SUPPLIED DATA
%%

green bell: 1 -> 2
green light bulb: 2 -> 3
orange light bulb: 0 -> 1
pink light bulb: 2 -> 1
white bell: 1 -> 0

%%

WORK TO COMPLETE
For this exercise, retype the entire listing exactly.

THE COMPLETED TASK
green bell: 1 -> 2
green light bulb: 2 -> 3
orange light bulb: 0 -> 1
pink light bulb: 2 -> 1
white bell: 1 -> 0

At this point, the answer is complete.